- **WORK TO DO**: How many lines of the material below contain the string "clef"? Reply with only the number.

- **MATERIAL TO PROCESS**:
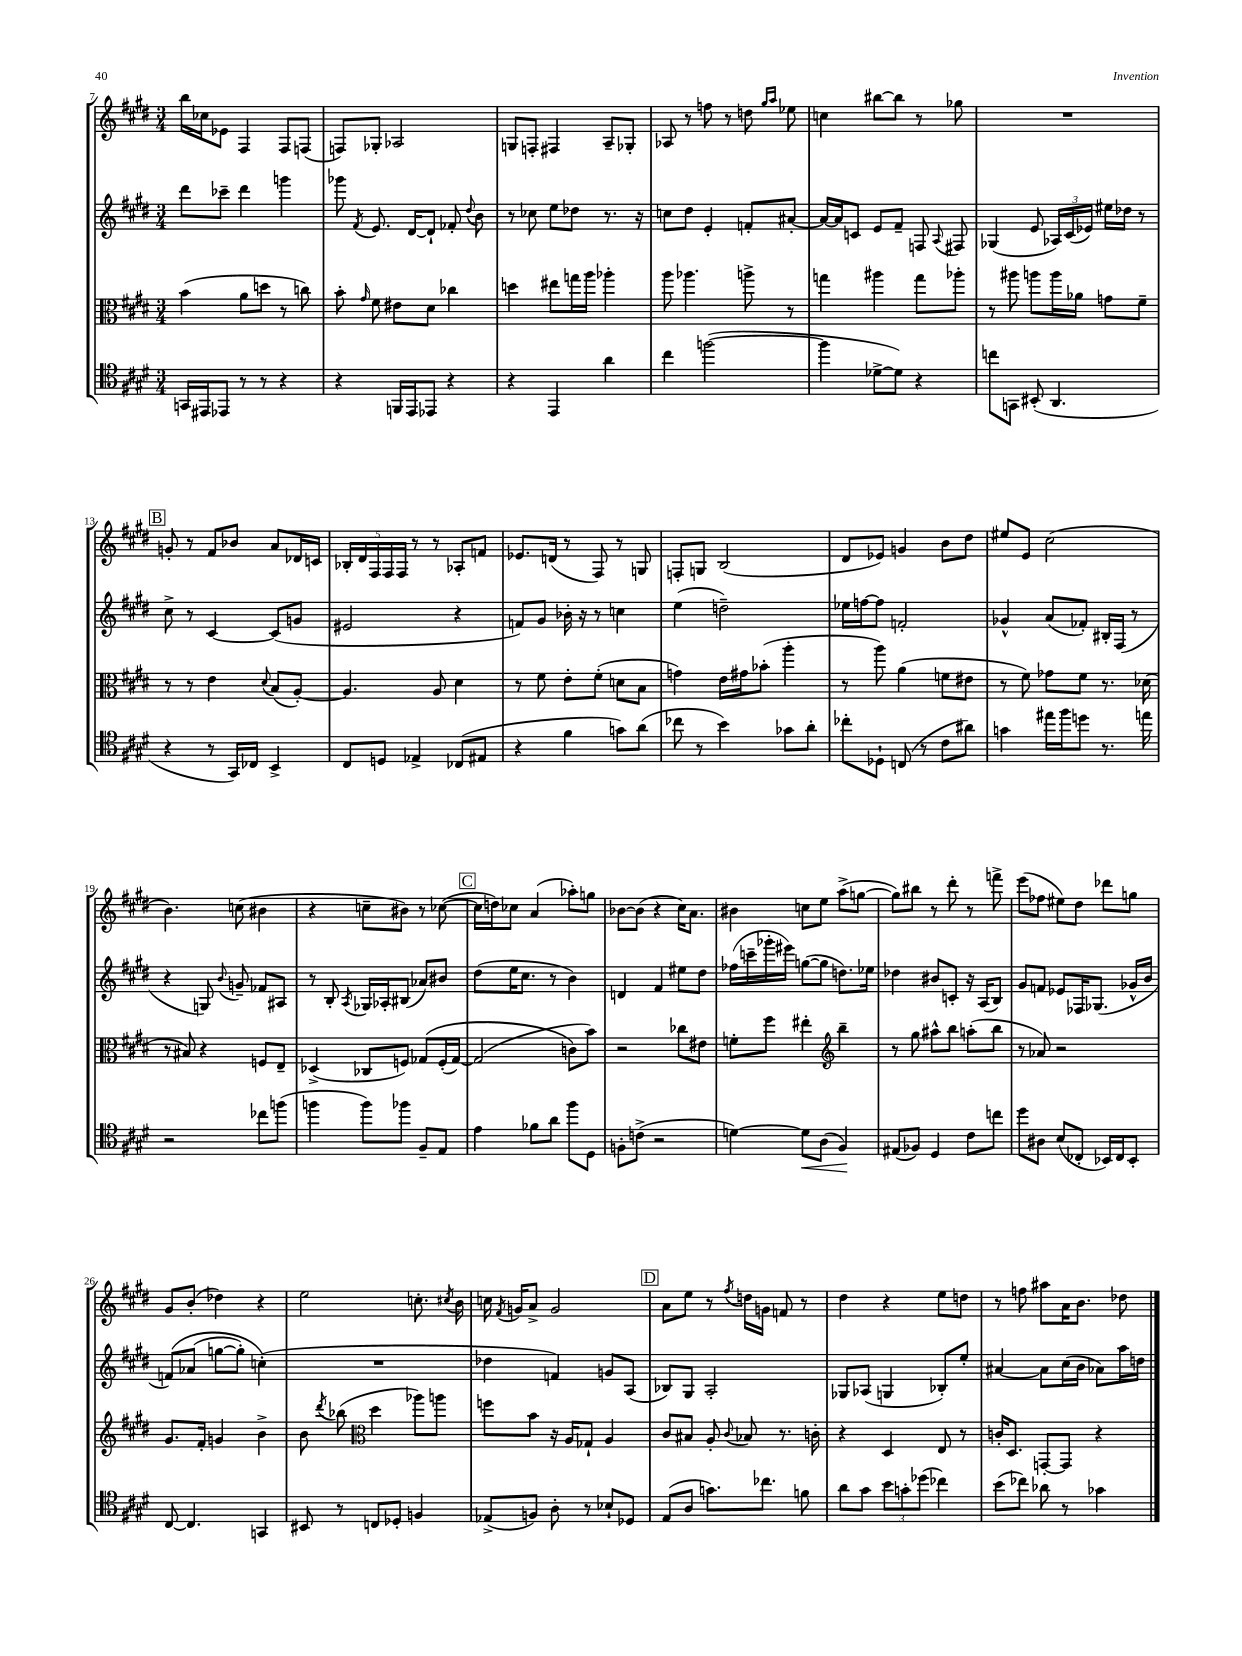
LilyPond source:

<<
\new StaffGroup <<
\new Staff = "s0" {
    \clef treble \key e \major \numericTimeSignature \time 3/4
    \autoBeamOff b''16[ ces''16 ees'8] fis4 fis8[ f8]( |
    f8[) ges8]-. aes2 |
    g8[ f8]-. fis4 a8[-- ges8]-. |
    aes8 r8 f''8 r8 d''8 \grace { gis''16[ a''16] } ees''8 |
    c''4 bis''8[~ bis''8] r8 ges''8 |
    R2. |
    \mark \markup { \box "B" } g'8-. r8 fis'8[ bes'8] a'8[ des'16 c'16] |
    \tuplet 5/4 { bes16[-. dis'16 fis16 fis16 fis16] } r8 r8 aes8[-. f'8] |
    ees'8.[ d'16]( r8 fis8) r8 g8 |
    f8[-. g8] b2( |
    dis'8[ ees'8]) g'4 b'8[ dis''8] |
    eis''8[ e'8] cis''2( |
    b'4.) c''8( bis'4 |
    r4 c''8[-- bis'8]) r8 ces''8~( |
    \mark \markup { \box "C" } ces''16[ d''16) ces''8] a'4( aes''8[-.) g''8] |
    bes'8[~ bes'8]( r4 cis''16[) a'8.] |
    bis'4 c''8[ e''8] a''8[->( g''8]~ |
    g''8[) bis''8] r8 dis'''8-. r8 f'''8-> |
    e'''8[( fes''8] eis''8[) dis''8] des'''8[ g''8] |
    gis'8[ b'8]-.( des''4) r4 |
    e''2 c''8.-. \acciaccatura { cis''8 } b'16 |
    c''16 \acciaccatura { fis'8 } g'16[ a'8]-> g'2 |
    \mark \markup { \box "D" } a'8[ e''8] r8 \acciaccatura { fis''8 } d''16[ g'16] f'8 r8 |
    dis''4 r4 e''8[ d''8] |
    r8 f''8 ais''8[ a'16 b'8.] des''8 \bar "|." |
}
\new Staff = "s1" {
    \clef treble \key e \major \numericTimeSignature \time 3/4
    \autoBeamOff dis'''8[ ces'''8]-- dis'''4 g'''4 |
    ges'''8 \acciaccatura { fis'8 } e'8. dis'16[~ dis'8]-! fes'8-. \appoggiatura { dis''8 } b'8 |
    r8 ces''8 e''8[ des''8] r8. r16 |
    c''8[ dis''8] e'4-. f'8[-. ais'8]~-. |
    ais'16[~ ais'16 c'8] e'8[ fis'8]-- f8 \appoggiatura { a8 } fis8 |
    ges4( e'8 \tuplet 3/2 { aes16[) cis'16( ees'16]) } eis''16[ des''16] r8 |
    \mark \markup { \box "B" } cis''8-> r8 cis'4~ cis'8[( g'8] |
    eis'2 r4 |
    f'8[) gis'8] bes'16-. r16 r8 c''4 |
    e''4( d''2--) |
    ees''16[ f''16~ f''8] f'2-. |
    ges'4-^ a'8[( fes'8]-.) bis16[-. fis16]( r8 |
    r4 g8) \appoggiatura { b'8 } g'8-- fes'8[ ais8] |
    r8 b8-. \acciaccatura { a8 } ges16[ aes16-. bis8]( aes'8[) bis'8] |
    \mark \markup { \box "C" } dis''8[( e''16 cis''8.] r8 b'4) |
    d'4 fis'4 eis''8[ dis''8] |
    fes''16[( c'''16-- ges'''16-. eis'''16]) g''8[~( g''8] d''8.[) ees''16] |
    des''4 bis'8[ c'8]-. r16 a16[( b8]) |
    gis'8[ f'8] ees'8[ fes16 ges8.]( ges'16[-^ b'16] |
    f'8[)\( aes'8]( g''8[~ g''8]-.) c''4-.(\) |
    R2. |
    des''4 f'4) g'8[ a8]( |
    \mark \markup { \box "D" } bes8[) gis8] a2-. |
    ges8[ aes8]( g4 bes8[-.) e''8]-. |
    ais'4~ ais'8[ cis''16( b'16] aes'8[) a''16 d''16] \bar "|." |
}
\new Staff = "s2" {
    \clef alto \key e \major \numericTimeSignature \time 3/4
    \autoBeamOff b'4( a'8[ d''8] r8 c''8) |
    b'8-. \grace { gis'16 } fis'8 eis'8[ dis'8] ces''4 |
    d''4 eis''8[ g''16 a''16] aes''4-. |
    a''8 aes''4. a''8-> r8 |
    g''4 ais''4 g''8[ aes''8]-. |
    r8 ais''8 a''8[ a''16 aes'16] g'8[ fis'8]-- |
    \mark \markup { \box "B" } r8 r8 e'4 \appoggiatura { dis'8 } b8[( a8]~-.) |
    a4. a8 dis'4 |
    r8 fis'8 e'8[-. fis'8]-.( d'8[ b8] |
    g'4) e'16[ gis'16 bes'8]-.( a''4-. |
    r8 a''8) a'4( f'8[ eis'8] |
    r8 fis'8) ges'8[ fis'8] r8. des'16( |
    r8 bis8) r4 f8[ e8]-- |
    des4->( ces8[ f8]) ges8[\( f16-.( ges16]~) |
    \mark \markup { \box "C" } ges2( c'8[\) b'8]) |
    r2 ces''8[ eis'8] |
    f'8[-. fis''8] eis''4-. \clef treble b''4-- |
    r8 gis''8 ais''8[-^ b''8] a''8[-.( b''8] |
    r8 aes'8) r2 |
    gis'8.[ fis'16]-. g'4 b'4-> |
    b'8 \acciaccatura { dis'''8 } bes''8( \clef alto dis''4 aes''8[) a''8] |
    f''8[ b'8] r16 a16[ ges8]-! a4 |
    \mark \markup { \box "D" } cis'8[ bis8] a8-. \appoggiatura { cis'8 } bes8 r8. c'16-. |
    r4 dis4 e8 r8 |
    c'16[-. dis8.] g,8[~-. g,8] r4 \bar "|." |
}
\new Staff = "s3" {
    \clef tenor \key e \major \numericTimeSignature \time 3/4
    \autoBeamOff g,16[ eis,16 ees,8] r8 r8 r4 |
    r4 f,16[ e,16 ees,8] r4 |
    r4 e,4 a'4 |
    cis''4 f''2~( |
    f''4 des'8[~-> des'8]) r4 |
    c''8[ g,8] bis,8-.( a,4. |
    \mark \markup { \box "B" } r4 r8 gis,16[) ces16] b,4-> |
    cis8[ d8] ees4-> ces8[( eis8] |
    r4 fis'4 g'8[) a'8]( |
    ces''8 r8 b'4) ges'8[ a'8]-. |
    ces''8[-. des8]-! c8( r8 cis'8[ ais'8]) |
    g'4 eis''16[ fis''16 d''8] r8. e''16 |
    r2 ces''8[ f''8]( |
    f''4 f''8[) fes''8] fis8[-- e8] |
    \mark \markup { \box "C" } e'4 fes'8[ a'8] fis''8[ dis8] |
    f8[-. c'8]->( r2 |
    d'4~) d'8[\< a8]( fis4\!) |
    eis8[( fes8]) dis4 cis'8[ c''8] |
    dis''8[ ais8] b8[( ces8]-. bes,16[) ces16 bes,8]-. |
    cis8~ cis4. g,4 |
    bis,8 r8 c8[ des8]-. f4 |
    ees8[->( f8]) a8-. r8 bes8[-! des8] |
    \mark \markup { \box "D" } e8[( a8] g'8.[) ces''8.] f'8 |
    a'8[ gis'8] \tuplet 3/2 { b'8[ g'8-. des''8]( } ces''4) |
    b'8[( ces''8]) aes'8 r8 ges'4 \bar "|." |
}
>>
>>
\layout { \context { \Score currentBarNumber = #7 } }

- **EXERCISE SOLUTION**: 6